[WORK INSTRUCTION]: All lines from the one with "BT pin TXD: D26 -> D22" through the close of the records below are to be set down exactly, and no others.

RAW DATA Block Start

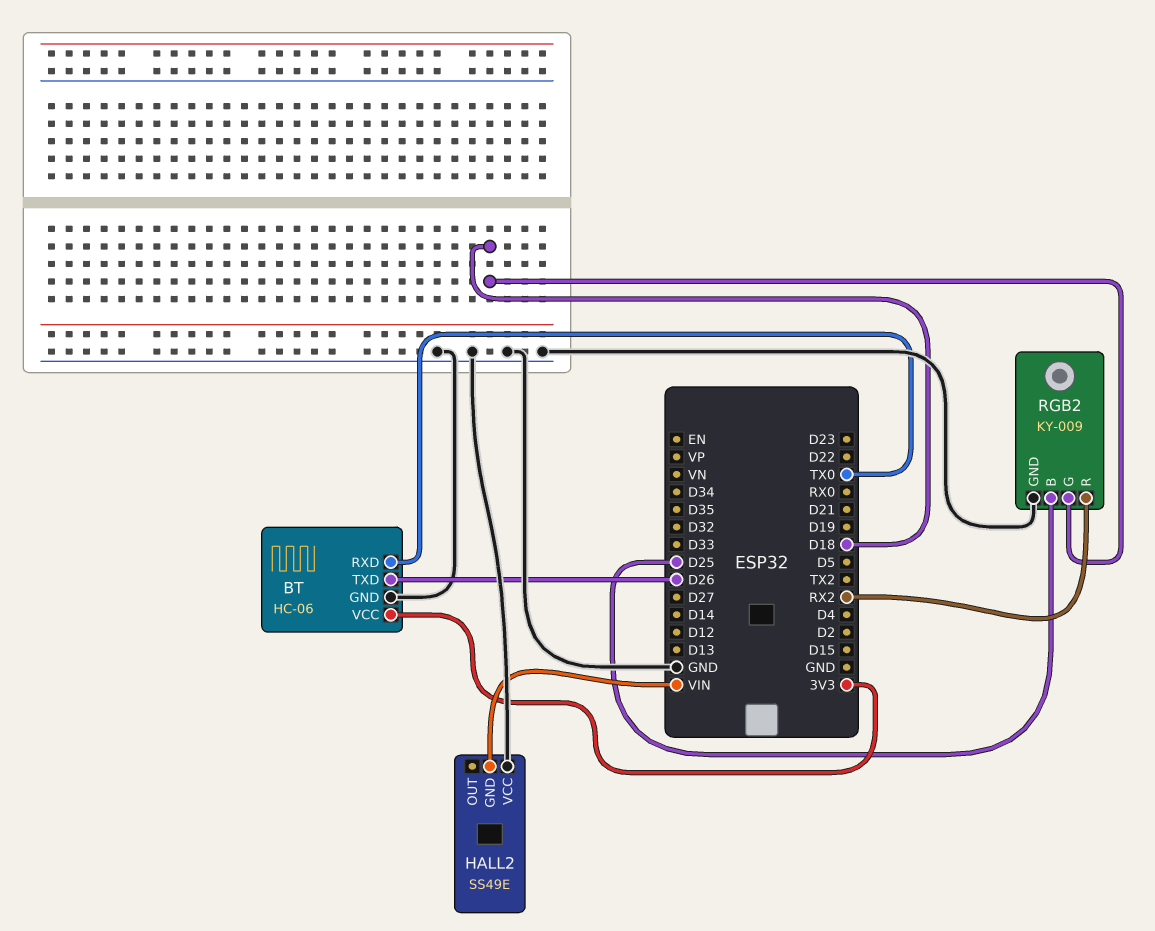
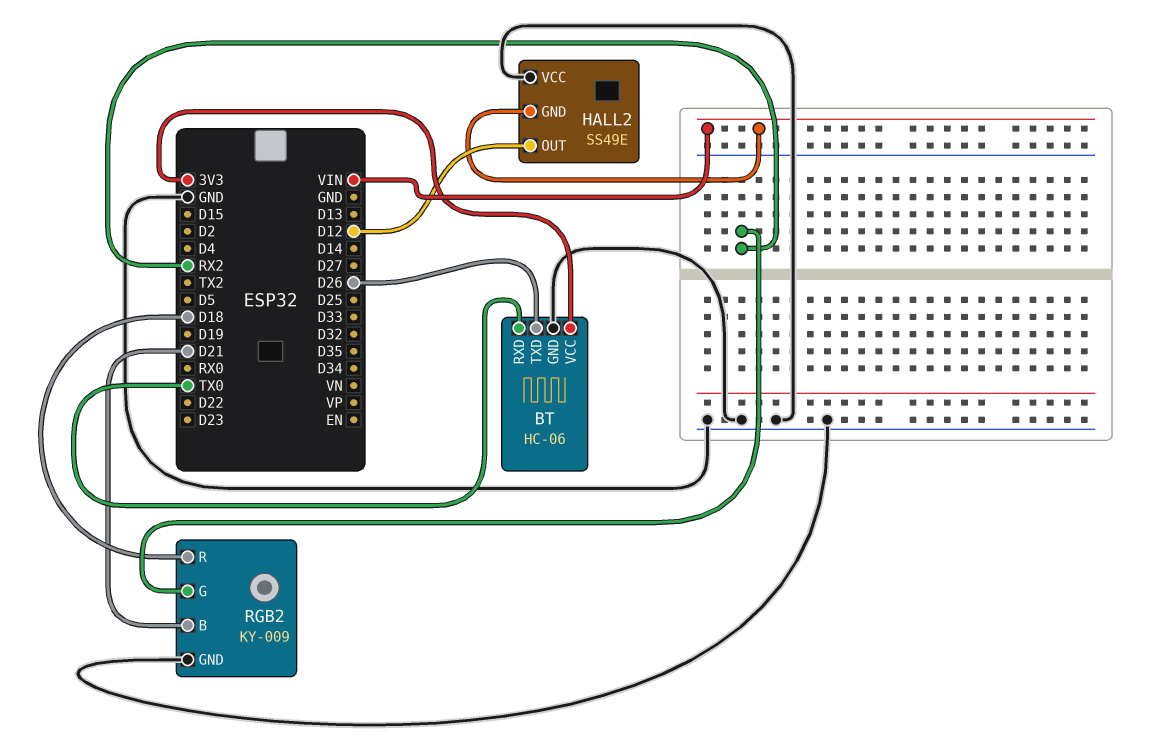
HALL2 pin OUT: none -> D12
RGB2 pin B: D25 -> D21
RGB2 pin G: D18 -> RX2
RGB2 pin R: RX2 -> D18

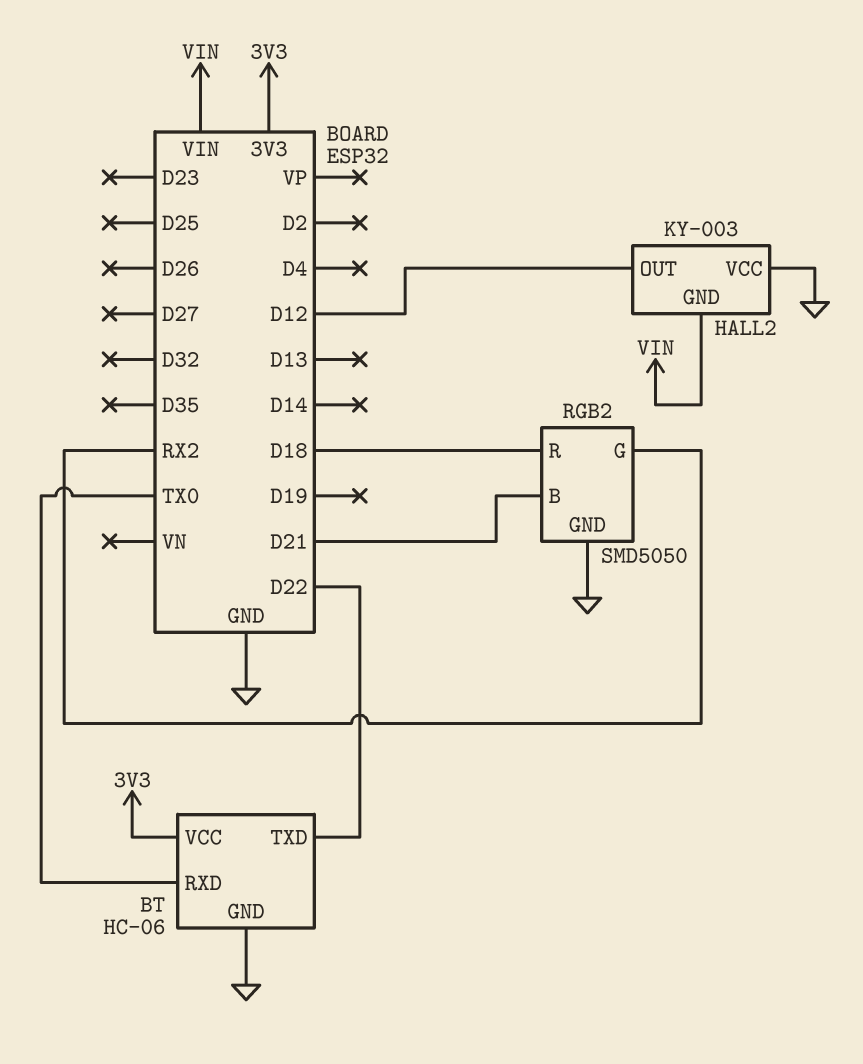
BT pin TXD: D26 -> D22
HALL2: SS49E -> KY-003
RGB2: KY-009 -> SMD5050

RAW DATA Block End

[ANSWER AREA]:
BT pin TXD: D26 -> D22
HALL2: SS49E -> KY-003
RGB2: KY-009 -> SMD5050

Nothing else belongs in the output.